● Problem to solve
Return the data that follows exactly. Include every line.

Records from a collection:
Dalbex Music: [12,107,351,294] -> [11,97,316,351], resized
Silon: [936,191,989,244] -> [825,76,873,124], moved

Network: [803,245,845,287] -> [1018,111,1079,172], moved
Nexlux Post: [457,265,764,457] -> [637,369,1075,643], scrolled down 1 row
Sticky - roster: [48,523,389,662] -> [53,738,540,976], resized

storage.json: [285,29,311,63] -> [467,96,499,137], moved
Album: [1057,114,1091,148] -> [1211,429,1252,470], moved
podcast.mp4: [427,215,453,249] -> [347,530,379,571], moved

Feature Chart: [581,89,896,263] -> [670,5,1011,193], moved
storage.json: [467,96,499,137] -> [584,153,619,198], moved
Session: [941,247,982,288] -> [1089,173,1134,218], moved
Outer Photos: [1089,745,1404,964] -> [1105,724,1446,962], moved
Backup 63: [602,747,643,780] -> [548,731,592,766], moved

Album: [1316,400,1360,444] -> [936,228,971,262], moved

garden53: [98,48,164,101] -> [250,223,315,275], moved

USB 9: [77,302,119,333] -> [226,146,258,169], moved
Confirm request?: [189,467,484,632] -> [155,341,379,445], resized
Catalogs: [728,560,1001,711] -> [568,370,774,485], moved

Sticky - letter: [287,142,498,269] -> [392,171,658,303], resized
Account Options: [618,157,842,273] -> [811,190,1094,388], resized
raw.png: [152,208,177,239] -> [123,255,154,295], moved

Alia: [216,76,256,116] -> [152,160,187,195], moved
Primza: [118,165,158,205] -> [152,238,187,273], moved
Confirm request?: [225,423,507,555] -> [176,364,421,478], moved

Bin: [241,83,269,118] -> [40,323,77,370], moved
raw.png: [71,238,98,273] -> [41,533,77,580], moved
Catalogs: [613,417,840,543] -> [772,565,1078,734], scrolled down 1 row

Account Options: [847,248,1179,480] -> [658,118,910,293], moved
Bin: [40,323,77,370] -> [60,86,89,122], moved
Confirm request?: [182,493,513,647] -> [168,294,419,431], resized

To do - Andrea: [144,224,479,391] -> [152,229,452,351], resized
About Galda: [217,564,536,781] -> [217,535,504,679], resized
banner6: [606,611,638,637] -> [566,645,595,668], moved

● Solved exercise
Dalbex Music: [12,107,351,294] -> [11,97,316,351], resized
Silon: [936,191,989,244] -> [825,76,873,124], moved

Network: [803,245,845,287] -> [1018,111,1079,172], moved
Nexlux Post: [457,265,764,457] -> [637,369,1075,643], scrolled down 1 row
Sticky - roster: [48,523,389,662] -> [53,738,540,976], resized

storage.json: [285,29,311,63] -> [467,96,499,137], moved
Album: [1057,114,1091,148] -> [1211,429,1252,470], moved
podcast.mp4: [427,215,453,249] -> [347,530,379,571], moved

Feature Chart: [581,89,896,263] -> [670,5,1011,193], moved
storage.json: [467,96,499,137] -> [584,153,619,198], moved
Session: [941,247,982,288] -> [1089,173,1134,218], moved
Outer Photos: [1089,745,1404,964] -> [1105,724,1446,962], moved
Backup 63: [602,747,643,780] -> [548,731,592,766], moved

Album: [1316,400,1360,444] -> [936,228,971,262], moved

garden53: [98,48,164,101] -> [250,223,315,275], moved

USB 9: [77,302,119,333] -> [226,146,258,169], moved
Confirm request?: [189,467,484,632] -> [155,341,379,445], resized
Catalogs: [728,560,1001,711] -> [568,370,774,485], moved

Sticky - letter: [287,142,498,269] -> [392,171,658,303], resized
Account Options: [618,157,842,273] -> [811,190,1094,388], resized
raw.png: [152,208,177,239] -> [123,255,154,295], moved

Alia: [216,76,256,116] -> [152,160,187,195], moved
Primza: [118,165,158,205] -> [152,238,187,273], moved
Confirm request?: [225,423,507,555] -> [176,364,421,478], moved

Bin: [241,83,269,118] -> [40,323,77,370], moved
raw.png: [71,238,98,273] -> [41,533,77,580], moved
Catalogs: [613,417,840,543] -> [772,565,1078,734], scrolled down 1 row

Account Options: [847,248,1179,480] -> [658,118,910,293], moved
Bin: [40,323,77,370] -> [60,86,89,122], moved
Confirm request?: [182,493,513,647] -> [168,294,419,431], resized

To do - Andrea: [144,224,479,391] -> [152,229,452,351], resized
About Galda: [217,564,536,781] -> [217,535,504,679], resized
banner6: [606,611,638,637] -> [566,645,595,668], moved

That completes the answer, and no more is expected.